» **Directions for this task**: Word for word, repeat every record.

» **Record set**:
• • • • • • •

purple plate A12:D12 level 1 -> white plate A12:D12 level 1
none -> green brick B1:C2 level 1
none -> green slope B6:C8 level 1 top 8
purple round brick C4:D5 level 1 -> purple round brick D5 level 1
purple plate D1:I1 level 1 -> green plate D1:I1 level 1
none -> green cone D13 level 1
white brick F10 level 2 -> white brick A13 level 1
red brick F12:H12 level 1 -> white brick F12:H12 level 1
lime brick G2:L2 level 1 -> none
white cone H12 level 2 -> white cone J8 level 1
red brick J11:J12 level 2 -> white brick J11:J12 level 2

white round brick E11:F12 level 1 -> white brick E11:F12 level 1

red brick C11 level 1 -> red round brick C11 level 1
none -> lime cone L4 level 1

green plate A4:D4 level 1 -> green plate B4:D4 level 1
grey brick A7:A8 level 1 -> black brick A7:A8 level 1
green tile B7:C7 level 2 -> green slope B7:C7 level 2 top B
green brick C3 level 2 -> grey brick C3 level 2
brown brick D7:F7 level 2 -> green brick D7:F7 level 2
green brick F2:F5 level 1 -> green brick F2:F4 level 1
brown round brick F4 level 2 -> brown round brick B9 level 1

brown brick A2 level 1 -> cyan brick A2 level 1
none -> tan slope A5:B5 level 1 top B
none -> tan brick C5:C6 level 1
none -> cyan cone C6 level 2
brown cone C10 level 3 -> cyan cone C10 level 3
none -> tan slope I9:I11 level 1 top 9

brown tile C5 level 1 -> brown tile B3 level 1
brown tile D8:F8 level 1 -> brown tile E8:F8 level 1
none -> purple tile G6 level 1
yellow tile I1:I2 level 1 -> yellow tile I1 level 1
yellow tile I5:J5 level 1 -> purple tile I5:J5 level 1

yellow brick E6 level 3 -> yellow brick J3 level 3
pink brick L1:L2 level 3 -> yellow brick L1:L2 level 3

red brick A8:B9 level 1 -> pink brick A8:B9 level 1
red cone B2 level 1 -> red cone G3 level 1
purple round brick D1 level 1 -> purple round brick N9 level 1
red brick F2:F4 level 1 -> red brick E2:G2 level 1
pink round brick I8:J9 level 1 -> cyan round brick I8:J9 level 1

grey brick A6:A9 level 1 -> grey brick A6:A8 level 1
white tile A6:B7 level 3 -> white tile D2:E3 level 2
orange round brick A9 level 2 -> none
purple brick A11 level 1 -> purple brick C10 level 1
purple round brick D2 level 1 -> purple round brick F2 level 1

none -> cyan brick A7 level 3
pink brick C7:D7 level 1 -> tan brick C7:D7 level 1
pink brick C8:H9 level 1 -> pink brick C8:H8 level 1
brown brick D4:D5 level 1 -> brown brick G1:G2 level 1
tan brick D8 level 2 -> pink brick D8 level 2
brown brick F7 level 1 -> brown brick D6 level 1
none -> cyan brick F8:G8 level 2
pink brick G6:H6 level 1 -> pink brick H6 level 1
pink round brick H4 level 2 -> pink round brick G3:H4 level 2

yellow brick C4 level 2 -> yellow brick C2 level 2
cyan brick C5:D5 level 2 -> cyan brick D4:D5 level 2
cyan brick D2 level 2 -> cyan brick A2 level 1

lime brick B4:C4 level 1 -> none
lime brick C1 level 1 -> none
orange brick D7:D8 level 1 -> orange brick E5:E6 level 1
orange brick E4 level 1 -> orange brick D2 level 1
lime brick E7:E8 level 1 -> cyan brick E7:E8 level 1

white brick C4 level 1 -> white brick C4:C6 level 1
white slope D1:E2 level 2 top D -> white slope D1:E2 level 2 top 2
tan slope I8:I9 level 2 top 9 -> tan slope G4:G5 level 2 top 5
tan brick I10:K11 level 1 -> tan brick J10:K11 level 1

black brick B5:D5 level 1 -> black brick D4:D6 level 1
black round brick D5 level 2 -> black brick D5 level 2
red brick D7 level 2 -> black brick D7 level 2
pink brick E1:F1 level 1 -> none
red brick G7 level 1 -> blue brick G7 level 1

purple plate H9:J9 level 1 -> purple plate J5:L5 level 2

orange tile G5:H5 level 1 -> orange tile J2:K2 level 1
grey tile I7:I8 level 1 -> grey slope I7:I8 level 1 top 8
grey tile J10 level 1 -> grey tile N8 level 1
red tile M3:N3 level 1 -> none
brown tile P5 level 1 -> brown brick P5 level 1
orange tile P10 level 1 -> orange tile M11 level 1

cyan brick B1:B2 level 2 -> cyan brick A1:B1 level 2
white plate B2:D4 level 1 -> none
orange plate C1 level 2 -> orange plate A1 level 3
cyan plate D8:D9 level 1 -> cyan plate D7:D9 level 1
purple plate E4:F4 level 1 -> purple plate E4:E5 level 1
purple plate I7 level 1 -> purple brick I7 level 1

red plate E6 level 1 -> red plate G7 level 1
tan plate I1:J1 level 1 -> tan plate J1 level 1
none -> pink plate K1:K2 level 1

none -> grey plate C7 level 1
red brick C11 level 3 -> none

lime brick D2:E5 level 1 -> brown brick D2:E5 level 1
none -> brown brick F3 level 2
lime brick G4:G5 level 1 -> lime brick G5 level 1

• • • • • • •

» **Solution for this task**:
purple plate A12:D12 level 1 -> white plate A12:D12 level 1
none -> green brick B1:C2 level 1
none -> green slope B6:C8 level 1 top 8
purple round brick C4:D5 level 1 -> purple round brick D5 level 1
purple plate D1:I1 level 1 -> green plate D1:I1 level 1
none -> green cone D13 level 1
white brick F10 level 2 -> white brick A13 level 1
red brick F12:H12 level 1 -> white brick F12:H12 level 1
lime brick G2:L2 level 1 -> none
white cone H12 level 2 -> white cone J8 level 1
red brick J11:J12 level 2 -> white brick J11:J12 level 2

white round brick E11:F12 level 1 -> white brick E11:F12 level 1

red brick C11 level 1 -> red round brick C11 level 1
none -> lime cone L4 level 1

green plate A4:D4 level 1 -> green plate B4:D4 level 1
grey brick A7:A8 level 1 -> black brick A7:A8 level 1
green tile B7:C7 level 2 -> green slope B7:C7 level 2 top B
green brick C3 level 2 -> grey brick C3 level 2
brown brick D7:F7 level 2 -> green brick D7:F7 level 2
green brick F2:F5 level 1 -> green brick F2:F4 level 1
brown round brick F4 level 2 -> brown round brick B9 level 1

brown brick A2 level 1 -> cyan brick A2 level 1
none -> tan slope A5:B5 level 1 top B
none -> tan brick C5:C6 level 1
none -> cyan cone C6 level 2
brown cone C10 level 3 -> cyan cone C10 level 3
none -> tan slope I9:I11 level 1 top 9

brown tile C5 level 1 -> brown tile B3 level 1
brown tile D8:F8 level 1 -> brown tile E8:F8 level 1
none -> purple tile G6 level 1
yellow tile I1:I2 level 1 -> yellow tile I1 level 1
yellow tile I5:J5 level 1 -> purple tile I5:J5 level 1

yellow brick E6 level 3 -> yellow brick J3 level 3
pink brick L1:L2 level 3 -> yellow brick L1:L2 level 3

red brick A8:B9 level 1 -> pink brick A8:B9 level 1
red cone B2 level 1 -> red cone G3 level 1
purple round brick D1 level 1 -> purple round brick N9 level 1
red brick F2:F4 level 1 -> red brick E2:G2 level 1
pink round brick I8:J9 level 1 -> cyan round brick I8:J9 level 1

grey brick A6:A9 level 1 -> grey brick A6:A8 level 1
white tile A6:B7 level 3 -> white tile D2:E3 level 2
orange round brick A9 level 2 -> none
purple brick A11 level 1 -> purple brick C10 level 1
purple round brick D2 level 1 -> purple round brick F2 level 1

none -> cyan brick A7 level 3
pink brick C7:D7 level 1 -> tan brick C7:D7 level 1
pink brick C8:H9 level 1 -> pink brick C8:H8 level 1
brown brick D4:D5 level 1 -> brown brick G1:G2 level 1
tan brick D8 level 2 -> pink brick D8 level 2
brown brick F7 level 1 -> brown brick D6 level 1
none -> cyan brick F8:G8 level 2
pink brick G6:H6 level 1 -> pink brick H6 level 1
pink round brick H4 level 2 -> pink round brick G3:H4 level 2

yellow brick C4 level 2 -> yellow brick C2 level 2
cyan brick C5:D5 level 2 -> cyan brick D4:D5 level 2
cyan brick D2 level 2 -> cyan brick A2 level 1

lime brick B4:C4 level 1 -> none
lime brick C1 level 1 -> none
orange brick D7:D8 level 1 -> orange brick E5:E6 level 1
orange brick E4 level 1 -> orange brick D2 level 1
lime brick E7:E8 level 1 -> cyan brick E7:E8 level 1

white brick C4 level 1 -> white brick C4:C6 level 1
white slope D1:E2 level 2 top D -> white slope D1:E2 level 2 top 2
tan slope I8:I9 level 2 top 9 -> tan slope G4:G5 level 2 top 5
tan brick I10:K11 level 1 -> tan brick J10:K11 level 1

black brick B5:D5 level 1 -> black brick D4:D6 level 1
black round brick D5 level 2 -> black brick D5 level 2
red brick D7 level 2 -> black brick D7 level 2
pink brick E1:F1 level 1 -> none
red brick G7 level 1 -> blue brick G7 level 1

purple plate H9:J9 level 1 -> purple plate J5:L5 level 2

orange tile G5:H5 level 1 -> orange tile J2:K2 level 1
grey tile I7:I8 level 1 -> grey slope I7:I8 level 1 top 8
grey tile J10 level 1 -> grey tile N8 level 1
red tile M3:N3 level 1 -> none
brown tile P5 level 1 -> brown brick P5 level 1
orange tile P10 level 1 -> orange tile M11 level 1

cyan brick B1:B2 level 2 -> cyan brick A1:B1 level 2
white plate B2:D4 level 1 -> none
orange plate C1 level 2 -> orange plate A1 level 3
cyan plate D8:D9 level 1 -> cyan plate D7:D9 level 1
purple plate E4:F4 level 1 -> purple plate E4:E5 level 1
purple plate I7 level 1 -> purple brick I7 level 1

red plate E6 level 1 -> red plate G7 level 1
tan plate I1:J1 level 1 -> tan plate J1 level 1
none -> pink plate K1:K2 level 1

none -> grey plate C7 level 1
red brick C11 level 3 -> none

lime brick D2:E5 level 1 -> brown brick D2:E5 level 1
none -> brown brick F3 level 2
lime brick G4:G5 level 1 -> lime brick G5 level 1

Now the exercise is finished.